* [Stated exercise] Give the stretch from the line that contains "[(602, 156)]" through the line that contains "Locate an element" in the items below as a numbered list, leaving out blank lines. List only those lines.
- - - - -
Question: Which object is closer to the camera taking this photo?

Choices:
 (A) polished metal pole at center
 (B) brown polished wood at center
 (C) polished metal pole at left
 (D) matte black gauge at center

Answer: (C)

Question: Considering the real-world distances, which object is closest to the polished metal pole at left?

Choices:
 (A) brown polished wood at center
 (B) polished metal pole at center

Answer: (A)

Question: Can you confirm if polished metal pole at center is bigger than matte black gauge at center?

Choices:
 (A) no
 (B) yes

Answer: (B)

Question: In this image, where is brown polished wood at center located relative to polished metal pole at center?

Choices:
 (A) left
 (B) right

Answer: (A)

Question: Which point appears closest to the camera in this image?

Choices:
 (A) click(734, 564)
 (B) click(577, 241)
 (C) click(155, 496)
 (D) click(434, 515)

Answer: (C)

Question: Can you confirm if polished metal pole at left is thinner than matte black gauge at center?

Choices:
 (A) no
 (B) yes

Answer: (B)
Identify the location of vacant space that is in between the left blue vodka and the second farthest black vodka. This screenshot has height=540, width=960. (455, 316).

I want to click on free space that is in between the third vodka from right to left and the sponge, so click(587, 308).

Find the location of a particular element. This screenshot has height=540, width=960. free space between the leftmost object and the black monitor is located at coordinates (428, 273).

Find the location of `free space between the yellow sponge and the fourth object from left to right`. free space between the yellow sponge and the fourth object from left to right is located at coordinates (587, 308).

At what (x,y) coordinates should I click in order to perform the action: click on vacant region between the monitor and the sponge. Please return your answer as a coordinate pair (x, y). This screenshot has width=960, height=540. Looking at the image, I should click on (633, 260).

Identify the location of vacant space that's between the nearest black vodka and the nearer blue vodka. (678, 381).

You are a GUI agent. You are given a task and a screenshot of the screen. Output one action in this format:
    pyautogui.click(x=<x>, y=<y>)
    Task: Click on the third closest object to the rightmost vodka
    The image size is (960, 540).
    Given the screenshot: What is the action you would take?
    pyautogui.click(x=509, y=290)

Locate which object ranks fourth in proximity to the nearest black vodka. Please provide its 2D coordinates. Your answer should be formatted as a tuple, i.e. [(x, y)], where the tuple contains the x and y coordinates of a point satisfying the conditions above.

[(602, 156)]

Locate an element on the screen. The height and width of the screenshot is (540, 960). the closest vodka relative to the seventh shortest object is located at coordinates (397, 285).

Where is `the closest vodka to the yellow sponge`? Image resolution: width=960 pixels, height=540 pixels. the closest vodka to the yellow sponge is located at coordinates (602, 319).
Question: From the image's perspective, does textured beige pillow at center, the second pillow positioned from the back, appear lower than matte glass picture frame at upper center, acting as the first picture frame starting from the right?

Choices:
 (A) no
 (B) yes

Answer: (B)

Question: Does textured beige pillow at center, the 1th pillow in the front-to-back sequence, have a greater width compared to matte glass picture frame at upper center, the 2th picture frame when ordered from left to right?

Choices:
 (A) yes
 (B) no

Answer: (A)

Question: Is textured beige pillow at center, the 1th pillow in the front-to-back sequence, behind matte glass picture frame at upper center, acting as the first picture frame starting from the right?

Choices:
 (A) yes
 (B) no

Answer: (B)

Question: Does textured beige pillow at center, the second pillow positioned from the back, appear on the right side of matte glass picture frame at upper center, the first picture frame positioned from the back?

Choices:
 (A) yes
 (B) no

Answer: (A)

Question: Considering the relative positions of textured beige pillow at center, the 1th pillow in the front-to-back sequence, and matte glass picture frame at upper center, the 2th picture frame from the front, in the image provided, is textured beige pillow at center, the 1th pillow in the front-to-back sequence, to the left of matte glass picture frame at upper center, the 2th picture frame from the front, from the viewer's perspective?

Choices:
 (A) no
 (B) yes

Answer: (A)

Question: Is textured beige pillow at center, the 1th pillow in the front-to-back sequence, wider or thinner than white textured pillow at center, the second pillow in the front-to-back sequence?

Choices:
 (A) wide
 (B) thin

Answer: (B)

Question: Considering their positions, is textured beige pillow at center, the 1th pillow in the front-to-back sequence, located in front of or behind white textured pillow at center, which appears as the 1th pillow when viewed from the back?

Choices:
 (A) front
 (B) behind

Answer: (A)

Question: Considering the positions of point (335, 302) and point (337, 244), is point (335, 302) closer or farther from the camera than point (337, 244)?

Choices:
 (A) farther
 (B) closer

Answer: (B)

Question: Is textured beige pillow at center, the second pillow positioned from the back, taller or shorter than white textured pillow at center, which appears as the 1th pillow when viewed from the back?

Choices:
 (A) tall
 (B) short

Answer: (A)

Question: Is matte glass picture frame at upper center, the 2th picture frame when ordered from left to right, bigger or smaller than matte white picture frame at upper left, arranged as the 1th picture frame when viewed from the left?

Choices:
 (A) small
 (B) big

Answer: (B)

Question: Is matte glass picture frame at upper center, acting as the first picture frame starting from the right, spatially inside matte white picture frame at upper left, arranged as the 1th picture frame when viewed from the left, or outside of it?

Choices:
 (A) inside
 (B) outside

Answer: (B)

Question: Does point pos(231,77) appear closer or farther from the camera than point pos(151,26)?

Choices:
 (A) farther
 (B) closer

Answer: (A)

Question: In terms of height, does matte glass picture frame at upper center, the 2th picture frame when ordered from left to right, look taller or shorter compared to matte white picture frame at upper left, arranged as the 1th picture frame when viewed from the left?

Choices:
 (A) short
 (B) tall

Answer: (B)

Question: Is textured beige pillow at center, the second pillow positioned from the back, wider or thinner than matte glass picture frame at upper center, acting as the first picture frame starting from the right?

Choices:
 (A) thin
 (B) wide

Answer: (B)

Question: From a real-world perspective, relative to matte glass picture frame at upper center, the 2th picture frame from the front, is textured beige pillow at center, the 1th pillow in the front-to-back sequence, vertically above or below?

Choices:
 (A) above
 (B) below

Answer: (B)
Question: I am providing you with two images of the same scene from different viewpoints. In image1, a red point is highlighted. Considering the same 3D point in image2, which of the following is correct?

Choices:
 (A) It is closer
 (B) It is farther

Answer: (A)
- - - - -
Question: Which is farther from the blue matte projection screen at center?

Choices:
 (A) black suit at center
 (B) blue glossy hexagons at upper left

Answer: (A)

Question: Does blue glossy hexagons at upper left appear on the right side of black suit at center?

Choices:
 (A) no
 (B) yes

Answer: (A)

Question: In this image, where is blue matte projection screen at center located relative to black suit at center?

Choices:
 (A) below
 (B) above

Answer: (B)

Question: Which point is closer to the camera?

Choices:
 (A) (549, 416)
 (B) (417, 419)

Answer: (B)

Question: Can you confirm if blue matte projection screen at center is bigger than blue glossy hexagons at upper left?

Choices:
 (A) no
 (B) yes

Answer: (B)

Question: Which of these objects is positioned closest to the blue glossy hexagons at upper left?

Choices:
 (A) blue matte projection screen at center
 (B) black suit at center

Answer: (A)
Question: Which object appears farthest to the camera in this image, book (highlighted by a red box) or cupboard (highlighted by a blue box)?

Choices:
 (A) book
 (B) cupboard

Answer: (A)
- - - - -
* [Completed exercise]
1. [(602, 156)]
2. Locate an element on the screen. The height and width of the screenshot is (540, 960). the closest vodka relative to the seventh shortest object is located at coordinates (397, 285).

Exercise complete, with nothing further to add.